[ABOUT THIS TASK]
In the entries below, find the line with "(138, 276) = (106, 210): green" and the line with "(545, 142) = (411, 143): green". Return those two lines and all lines between them, exactly.

[TASK DATA]
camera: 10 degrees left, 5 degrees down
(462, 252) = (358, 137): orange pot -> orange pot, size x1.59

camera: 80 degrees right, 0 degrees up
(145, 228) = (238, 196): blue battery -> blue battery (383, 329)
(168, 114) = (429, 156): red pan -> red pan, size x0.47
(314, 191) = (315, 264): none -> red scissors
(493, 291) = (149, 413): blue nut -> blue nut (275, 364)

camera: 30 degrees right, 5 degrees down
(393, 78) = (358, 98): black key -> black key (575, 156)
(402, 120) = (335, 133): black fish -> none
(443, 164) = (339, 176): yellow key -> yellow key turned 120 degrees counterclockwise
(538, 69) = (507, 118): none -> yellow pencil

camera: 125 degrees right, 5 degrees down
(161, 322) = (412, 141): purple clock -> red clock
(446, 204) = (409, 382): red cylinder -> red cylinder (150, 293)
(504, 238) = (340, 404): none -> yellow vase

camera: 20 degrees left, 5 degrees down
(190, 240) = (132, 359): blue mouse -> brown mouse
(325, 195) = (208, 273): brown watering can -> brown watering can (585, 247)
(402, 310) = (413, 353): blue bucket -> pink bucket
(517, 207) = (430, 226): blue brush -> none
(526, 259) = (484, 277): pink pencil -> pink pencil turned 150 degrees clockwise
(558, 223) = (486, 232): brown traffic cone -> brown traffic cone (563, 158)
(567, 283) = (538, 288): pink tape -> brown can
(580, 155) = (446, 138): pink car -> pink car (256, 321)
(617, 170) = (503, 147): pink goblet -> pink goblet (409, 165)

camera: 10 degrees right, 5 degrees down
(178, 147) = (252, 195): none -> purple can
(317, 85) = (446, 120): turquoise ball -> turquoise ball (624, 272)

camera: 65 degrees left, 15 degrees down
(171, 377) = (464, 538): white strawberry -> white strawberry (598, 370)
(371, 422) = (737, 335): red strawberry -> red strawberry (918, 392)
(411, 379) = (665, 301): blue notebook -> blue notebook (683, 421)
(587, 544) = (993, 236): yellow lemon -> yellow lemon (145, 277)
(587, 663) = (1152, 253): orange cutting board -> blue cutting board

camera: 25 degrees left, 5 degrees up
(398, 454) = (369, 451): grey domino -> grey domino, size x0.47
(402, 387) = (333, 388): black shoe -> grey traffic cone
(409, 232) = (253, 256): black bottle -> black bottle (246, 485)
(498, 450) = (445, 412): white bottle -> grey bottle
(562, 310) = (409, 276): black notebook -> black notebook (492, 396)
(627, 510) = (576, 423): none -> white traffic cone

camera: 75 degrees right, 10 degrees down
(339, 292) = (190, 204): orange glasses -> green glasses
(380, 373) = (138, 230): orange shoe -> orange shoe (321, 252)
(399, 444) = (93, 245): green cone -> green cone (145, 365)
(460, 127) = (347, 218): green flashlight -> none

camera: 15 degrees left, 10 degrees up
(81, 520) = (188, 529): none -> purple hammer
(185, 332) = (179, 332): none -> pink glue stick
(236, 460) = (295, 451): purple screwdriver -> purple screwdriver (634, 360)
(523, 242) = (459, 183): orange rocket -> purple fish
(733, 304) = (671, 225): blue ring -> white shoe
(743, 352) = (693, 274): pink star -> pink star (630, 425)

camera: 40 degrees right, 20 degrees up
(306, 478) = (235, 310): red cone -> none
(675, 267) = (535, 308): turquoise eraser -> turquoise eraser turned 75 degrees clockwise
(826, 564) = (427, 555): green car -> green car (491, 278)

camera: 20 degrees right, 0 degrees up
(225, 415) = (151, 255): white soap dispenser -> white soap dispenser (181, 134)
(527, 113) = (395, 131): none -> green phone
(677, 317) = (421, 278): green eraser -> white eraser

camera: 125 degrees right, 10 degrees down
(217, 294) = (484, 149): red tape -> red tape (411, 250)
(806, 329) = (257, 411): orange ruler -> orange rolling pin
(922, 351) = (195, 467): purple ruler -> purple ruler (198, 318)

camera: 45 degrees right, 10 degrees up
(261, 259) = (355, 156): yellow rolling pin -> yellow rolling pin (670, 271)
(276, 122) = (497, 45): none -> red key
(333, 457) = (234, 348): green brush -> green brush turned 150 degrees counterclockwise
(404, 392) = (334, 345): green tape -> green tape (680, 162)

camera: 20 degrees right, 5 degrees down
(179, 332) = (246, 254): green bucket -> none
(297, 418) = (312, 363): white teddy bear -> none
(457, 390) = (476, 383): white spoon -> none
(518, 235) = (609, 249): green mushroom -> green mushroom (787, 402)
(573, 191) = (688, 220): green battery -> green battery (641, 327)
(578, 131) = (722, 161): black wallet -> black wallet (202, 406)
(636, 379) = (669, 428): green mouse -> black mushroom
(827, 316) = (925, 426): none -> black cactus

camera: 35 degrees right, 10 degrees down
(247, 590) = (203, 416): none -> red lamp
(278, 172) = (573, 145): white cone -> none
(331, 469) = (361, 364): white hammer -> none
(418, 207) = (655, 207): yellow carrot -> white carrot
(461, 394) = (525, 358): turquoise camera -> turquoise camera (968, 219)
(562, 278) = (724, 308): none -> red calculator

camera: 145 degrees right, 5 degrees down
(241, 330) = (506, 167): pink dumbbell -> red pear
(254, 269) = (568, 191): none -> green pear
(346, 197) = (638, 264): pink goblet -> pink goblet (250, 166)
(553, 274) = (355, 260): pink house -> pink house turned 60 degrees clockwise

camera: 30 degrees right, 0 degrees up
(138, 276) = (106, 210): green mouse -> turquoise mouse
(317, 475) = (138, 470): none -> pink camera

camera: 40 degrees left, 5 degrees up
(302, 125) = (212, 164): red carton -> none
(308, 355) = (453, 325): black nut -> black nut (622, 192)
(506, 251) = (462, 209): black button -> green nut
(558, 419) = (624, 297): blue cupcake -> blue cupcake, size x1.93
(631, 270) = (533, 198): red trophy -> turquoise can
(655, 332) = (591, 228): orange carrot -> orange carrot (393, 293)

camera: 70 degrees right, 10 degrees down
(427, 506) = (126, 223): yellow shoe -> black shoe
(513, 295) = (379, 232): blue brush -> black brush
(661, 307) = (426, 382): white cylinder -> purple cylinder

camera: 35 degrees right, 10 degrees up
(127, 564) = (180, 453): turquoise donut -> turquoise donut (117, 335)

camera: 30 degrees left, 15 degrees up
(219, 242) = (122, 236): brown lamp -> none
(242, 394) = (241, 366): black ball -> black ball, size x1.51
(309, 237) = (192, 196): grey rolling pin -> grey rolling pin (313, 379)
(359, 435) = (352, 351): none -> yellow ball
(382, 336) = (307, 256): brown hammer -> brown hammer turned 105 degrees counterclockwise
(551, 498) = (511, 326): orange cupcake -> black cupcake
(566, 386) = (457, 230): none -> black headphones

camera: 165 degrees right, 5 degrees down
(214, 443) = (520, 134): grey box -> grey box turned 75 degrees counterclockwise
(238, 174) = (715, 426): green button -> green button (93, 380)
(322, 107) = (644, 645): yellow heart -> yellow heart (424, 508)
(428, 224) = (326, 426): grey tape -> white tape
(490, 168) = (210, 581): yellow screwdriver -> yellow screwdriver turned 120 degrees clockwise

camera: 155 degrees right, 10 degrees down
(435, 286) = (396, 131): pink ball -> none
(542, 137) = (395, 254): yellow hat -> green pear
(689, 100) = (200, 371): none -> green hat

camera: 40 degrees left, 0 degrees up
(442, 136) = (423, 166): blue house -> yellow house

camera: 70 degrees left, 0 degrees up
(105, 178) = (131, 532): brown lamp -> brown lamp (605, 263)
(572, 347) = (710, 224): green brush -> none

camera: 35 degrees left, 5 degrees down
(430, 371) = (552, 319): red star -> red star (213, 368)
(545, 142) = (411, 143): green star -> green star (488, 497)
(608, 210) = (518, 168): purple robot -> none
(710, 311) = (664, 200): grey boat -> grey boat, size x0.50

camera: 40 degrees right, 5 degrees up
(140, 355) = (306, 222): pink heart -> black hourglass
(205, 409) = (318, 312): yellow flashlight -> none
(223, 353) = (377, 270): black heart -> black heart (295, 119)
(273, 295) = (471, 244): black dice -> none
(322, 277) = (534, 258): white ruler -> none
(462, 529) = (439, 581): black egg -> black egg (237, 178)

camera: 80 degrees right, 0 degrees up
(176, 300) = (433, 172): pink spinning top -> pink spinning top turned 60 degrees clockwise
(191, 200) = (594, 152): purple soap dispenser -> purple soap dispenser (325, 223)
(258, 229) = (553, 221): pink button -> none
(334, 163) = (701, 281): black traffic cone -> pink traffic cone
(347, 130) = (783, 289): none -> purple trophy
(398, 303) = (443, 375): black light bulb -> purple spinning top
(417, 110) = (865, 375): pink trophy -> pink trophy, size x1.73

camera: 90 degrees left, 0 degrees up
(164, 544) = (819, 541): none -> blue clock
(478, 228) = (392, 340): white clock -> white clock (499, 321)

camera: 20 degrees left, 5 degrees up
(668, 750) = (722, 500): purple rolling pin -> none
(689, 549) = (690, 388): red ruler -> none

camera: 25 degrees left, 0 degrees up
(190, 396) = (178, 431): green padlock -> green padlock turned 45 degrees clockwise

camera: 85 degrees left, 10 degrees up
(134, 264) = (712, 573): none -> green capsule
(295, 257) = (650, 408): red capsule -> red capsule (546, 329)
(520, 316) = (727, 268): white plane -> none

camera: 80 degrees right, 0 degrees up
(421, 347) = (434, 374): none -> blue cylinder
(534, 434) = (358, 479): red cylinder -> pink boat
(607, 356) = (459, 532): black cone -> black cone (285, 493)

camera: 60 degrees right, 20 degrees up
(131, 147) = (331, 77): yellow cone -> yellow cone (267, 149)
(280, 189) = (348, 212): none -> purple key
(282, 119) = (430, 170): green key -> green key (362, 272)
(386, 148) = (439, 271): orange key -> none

[THE ANSWER]
(138, 276) = (106, 210): green mouse -> turquoise mouse
(317, 475) = (138, 470): none -> pink camera

camera: 40 degrees left, 5 degrees up
(302, 125) = (212, 164): red carton -> none
(308, 355) = (453, 325): black nut -> black nut (622, 192)
(506, 251) = (462, 209): black button -> green nut
(558, 419) = (624, 297): blue cupcake -> blue cupcake, size x1.93
(631, 270) = (533, 198): red trophy -> turquoise can
(655, 332) = (591, 228): orange carrot -> orange carrot (393, 293)

camera: 70 degrees right, 10 degrees down
(427, 506) = (126, 223): yellow shoe -> black shoe
(513, 295) = (379, 232): blue brush -> black brush
(661, 307) = (426, 382): white cylinder -> purple cylinder

camera: 35 degrees right, 10 degrees up
(127, 564) = (180, 453): turquoise donut -> turquoise donut (117, 335)

camera: 30 degrees left, 15 degrees up
(219, 242) = (122, 236): brown lamp -> none
(242, 394) = (241, 366): black ball -> black ball, size x1.51
(309, 237) = (192, 196): grey rolling pin -> grey rolling pin (313, 379)
(359, 435) = (352, 351): none -> yellow ball
(382, 336) = (307, 256): brown hammer -> brown hammer turned 105 degrees counterclockwise
(551, 498) = (511, 326): orange cupcake -> black cupcake
(566, 386) = (457, 230): none -> black headphones

camera: 165 degrees right, 5 degrees down
(214, 443) = (520, 134): grey box -> grey box turned 75 degrees counterclockwise
(238, 174) = (715, 426): green button -> green button (93, 380)
(322, 107) = (644, 645): yellow heart -> yellow heart (424, 508)
(428, 224) = (326, 426): grey tape -> white tape
(490, 168) = (210, 581): yellow screwdriver -> yellow screwdriver turned 120 degrees clockwise

camera: 155 degrees right, 10 degrees down
(435, 286) = (396, 131): pink ball -> none
(542, 137) = (395, 254): yellow hat -> green pear
(689, 100) = (200, 371): none -> green hat

camera: 40 degrees left, 0 degrees up
(442, 136) = (423, 166): blue house -> yellow house

camera: 70 degrees left, 0 degrees up
(105, 178) = (131, 532): brown lamp -> brown lamp (605, 263)
(572, 347) = (710, 224): green brush -> none

camera: 35 degrees left, 5 degrees down
(430, 371) = (552, 319): red star -> red star (213, 368)
(545, 142) = (411, 143): green star -> green star (488, 497)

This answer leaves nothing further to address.